Return each line of the records below that contains the word "frame".

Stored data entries
- - - - -
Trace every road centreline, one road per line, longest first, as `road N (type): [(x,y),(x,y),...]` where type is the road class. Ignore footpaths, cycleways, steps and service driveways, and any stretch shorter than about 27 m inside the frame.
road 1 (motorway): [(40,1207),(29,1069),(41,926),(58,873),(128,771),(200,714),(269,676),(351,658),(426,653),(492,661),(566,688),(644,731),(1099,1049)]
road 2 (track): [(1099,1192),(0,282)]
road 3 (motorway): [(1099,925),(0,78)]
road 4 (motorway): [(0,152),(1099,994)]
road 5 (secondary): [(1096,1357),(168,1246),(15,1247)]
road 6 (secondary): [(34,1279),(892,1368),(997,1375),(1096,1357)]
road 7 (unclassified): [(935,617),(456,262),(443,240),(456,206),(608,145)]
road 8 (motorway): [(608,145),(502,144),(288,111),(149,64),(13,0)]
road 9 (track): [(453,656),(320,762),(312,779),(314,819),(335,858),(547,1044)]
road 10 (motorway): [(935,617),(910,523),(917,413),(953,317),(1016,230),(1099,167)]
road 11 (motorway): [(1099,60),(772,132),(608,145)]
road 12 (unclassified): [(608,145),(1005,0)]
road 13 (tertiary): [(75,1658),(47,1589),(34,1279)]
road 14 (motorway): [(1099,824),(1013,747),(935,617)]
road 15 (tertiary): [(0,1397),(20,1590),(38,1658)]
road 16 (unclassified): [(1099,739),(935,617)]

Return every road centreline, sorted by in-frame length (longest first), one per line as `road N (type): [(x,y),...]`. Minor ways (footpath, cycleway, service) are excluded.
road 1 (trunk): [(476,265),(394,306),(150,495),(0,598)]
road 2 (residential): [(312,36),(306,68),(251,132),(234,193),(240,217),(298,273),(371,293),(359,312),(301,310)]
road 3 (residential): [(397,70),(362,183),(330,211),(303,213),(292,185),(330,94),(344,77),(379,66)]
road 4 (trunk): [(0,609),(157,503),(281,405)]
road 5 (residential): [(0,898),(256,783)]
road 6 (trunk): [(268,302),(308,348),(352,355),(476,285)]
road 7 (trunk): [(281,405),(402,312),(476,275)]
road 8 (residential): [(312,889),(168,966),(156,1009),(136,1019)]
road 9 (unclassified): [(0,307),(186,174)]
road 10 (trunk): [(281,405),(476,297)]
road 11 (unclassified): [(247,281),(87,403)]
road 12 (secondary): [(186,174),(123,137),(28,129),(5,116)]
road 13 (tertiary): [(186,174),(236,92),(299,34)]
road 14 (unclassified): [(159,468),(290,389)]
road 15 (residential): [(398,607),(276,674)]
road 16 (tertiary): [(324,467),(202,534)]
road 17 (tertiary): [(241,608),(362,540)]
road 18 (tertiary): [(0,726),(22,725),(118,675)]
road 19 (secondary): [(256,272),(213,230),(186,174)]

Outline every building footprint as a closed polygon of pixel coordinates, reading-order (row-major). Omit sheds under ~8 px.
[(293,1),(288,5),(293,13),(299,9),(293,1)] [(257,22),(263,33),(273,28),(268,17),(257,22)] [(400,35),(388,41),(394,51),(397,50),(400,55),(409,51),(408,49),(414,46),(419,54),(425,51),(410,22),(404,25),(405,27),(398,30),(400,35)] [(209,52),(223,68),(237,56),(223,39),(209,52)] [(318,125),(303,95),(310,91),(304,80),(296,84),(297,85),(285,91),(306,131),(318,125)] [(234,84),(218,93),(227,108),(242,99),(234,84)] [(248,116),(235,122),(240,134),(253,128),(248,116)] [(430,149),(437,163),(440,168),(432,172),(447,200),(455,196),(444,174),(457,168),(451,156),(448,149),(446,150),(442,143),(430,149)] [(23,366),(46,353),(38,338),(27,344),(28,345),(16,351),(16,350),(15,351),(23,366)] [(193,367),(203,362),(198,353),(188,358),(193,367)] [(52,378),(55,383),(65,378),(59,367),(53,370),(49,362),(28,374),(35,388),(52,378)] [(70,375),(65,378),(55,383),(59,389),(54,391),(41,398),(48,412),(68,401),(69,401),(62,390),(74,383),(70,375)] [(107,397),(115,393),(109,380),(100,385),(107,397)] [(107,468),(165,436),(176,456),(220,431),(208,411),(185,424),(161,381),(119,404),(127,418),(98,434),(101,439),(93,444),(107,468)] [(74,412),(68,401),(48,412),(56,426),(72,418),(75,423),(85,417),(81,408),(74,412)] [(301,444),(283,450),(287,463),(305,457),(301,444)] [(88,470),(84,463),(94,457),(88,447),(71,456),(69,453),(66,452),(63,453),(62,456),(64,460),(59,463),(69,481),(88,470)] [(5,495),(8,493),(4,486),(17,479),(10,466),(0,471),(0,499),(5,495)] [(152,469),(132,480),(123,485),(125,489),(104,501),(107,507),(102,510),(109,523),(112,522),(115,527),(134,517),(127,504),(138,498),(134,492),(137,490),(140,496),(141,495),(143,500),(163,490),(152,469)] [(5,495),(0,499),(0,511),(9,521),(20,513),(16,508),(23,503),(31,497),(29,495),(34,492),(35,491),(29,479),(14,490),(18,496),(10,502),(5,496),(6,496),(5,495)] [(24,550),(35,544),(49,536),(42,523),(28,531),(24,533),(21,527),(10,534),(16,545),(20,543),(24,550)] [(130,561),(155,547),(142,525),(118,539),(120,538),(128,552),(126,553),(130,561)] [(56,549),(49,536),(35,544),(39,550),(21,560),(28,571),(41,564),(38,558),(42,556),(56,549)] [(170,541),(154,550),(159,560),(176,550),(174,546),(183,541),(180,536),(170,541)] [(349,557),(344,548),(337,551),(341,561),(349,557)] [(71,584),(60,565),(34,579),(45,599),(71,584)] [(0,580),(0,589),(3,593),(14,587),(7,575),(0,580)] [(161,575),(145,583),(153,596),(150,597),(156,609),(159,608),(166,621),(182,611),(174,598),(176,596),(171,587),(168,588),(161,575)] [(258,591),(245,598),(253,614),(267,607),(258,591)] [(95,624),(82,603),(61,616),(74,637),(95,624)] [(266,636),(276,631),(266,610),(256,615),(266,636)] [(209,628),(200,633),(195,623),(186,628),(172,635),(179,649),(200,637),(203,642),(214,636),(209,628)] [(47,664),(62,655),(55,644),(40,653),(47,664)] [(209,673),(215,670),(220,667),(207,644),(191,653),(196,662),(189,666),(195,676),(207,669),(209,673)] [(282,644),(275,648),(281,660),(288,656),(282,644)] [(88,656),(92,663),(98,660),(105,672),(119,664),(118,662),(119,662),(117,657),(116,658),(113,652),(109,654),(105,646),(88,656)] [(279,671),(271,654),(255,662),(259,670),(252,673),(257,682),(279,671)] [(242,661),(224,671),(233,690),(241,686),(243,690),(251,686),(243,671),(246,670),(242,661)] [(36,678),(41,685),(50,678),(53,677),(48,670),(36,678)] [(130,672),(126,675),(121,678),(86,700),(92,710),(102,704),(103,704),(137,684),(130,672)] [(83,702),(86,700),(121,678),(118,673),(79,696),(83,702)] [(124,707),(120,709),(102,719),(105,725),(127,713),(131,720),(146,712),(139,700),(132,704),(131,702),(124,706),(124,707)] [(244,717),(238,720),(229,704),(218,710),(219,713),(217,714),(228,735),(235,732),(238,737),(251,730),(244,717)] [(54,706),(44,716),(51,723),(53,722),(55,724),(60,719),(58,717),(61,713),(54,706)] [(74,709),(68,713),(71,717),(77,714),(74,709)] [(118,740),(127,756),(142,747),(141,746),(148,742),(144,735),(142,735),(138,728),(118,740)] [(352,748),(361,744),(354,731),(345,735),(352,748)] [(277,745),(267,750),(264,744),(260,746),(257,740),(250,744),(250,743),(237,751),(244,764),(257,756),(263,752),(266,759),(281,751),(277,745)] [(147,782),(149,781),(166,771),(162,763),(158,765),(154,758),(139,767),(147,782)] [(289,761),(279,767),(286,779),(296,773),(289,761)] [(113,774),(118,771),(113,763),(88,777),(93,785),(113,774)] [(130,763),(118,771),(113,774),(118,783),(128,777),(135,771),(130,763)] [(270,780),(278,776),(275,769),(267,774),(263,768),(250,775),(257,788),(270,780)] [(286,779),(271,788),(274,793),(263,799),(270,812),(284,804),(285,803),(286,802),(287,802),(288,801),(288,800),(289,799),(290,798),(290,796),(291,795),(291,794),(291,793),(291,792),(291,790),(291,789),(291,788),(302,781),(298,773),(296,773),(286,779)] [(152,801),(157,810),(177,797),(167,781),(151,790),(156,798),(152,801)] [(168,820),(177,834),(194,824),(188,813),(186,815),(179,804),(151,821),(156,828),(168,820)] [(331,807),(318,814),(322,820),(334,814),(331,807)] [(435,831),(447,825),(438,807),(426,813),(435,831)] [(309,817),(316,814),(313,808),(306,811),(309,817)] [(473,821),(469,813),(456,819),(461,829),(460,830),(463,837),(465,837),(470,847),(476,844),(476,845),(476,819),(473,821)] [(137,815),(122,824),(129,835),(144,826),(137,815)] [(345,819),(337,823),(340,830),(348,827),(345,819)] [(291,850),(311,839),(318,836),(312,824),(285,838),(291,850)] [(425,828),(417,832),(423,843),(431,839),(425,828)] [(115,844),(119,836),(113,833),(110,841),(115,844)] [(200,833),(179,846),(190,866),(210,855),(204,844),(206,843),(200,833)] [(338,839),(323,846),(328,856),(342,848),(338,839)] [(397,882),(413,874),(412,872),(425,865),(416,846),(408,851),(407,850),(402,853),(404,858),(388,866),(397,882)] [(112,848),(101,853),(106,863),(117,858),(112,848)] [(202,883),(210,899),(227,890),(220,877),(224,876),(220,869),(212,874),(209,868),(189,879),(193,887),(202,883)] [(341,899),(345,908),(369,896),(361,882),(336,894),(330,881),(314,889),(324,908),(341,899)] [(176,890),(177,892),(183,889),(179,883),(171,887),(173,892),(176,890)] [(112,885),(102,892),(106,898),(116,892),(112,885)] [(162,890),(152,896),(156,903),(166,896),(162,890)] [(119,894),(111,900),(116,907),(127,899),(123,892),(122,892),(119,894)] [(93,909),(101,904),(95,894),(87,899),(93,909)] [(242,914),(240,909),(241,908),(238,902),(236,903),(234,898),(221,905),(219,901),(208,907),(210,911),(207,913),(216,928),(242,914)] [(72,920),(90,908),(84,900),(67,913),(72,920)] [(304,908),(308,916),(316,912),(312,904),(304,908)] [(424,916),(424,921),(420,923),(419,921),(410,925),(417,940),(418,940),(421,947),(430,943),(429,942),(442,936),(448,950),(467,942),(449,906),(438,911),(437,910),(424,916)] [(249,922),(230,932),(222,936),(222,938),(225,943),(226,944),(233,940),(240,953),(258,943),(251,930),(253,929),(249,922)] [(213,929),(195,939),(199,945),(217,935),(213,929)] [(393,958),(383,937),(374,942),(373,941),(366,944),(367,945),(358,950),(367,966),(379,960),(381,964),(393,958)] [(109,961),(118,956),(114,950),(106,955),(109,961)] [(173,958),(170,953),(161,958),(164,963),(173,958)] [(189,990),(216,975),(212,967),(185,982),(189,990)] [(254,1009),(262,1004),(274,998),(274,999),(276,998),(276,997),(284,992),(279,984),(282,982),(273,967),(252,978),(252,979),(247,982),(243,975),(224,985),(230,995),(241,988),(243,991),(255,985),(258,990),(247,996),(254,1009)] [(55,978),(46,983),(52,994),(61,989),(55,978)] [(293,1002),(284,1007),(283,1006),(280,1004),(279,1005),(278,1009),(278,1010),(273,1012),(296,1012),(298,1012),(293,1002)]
- - - - -
▸ **Problem solution**
Trace every road centreline, one road per line, longest first, as `road N (type): [(x,y),(x,y),...]` where type is the road class. Ignore footpaths, cycleways, steps and service driveways, and any stretch shorter than about 27 m inside the frame.
Return every road centreline, sorted by in-frame length (longest first), one per line as `road N (type): [(x,y),...]`. Minor ways (footpath, cycleway, service) are excluded.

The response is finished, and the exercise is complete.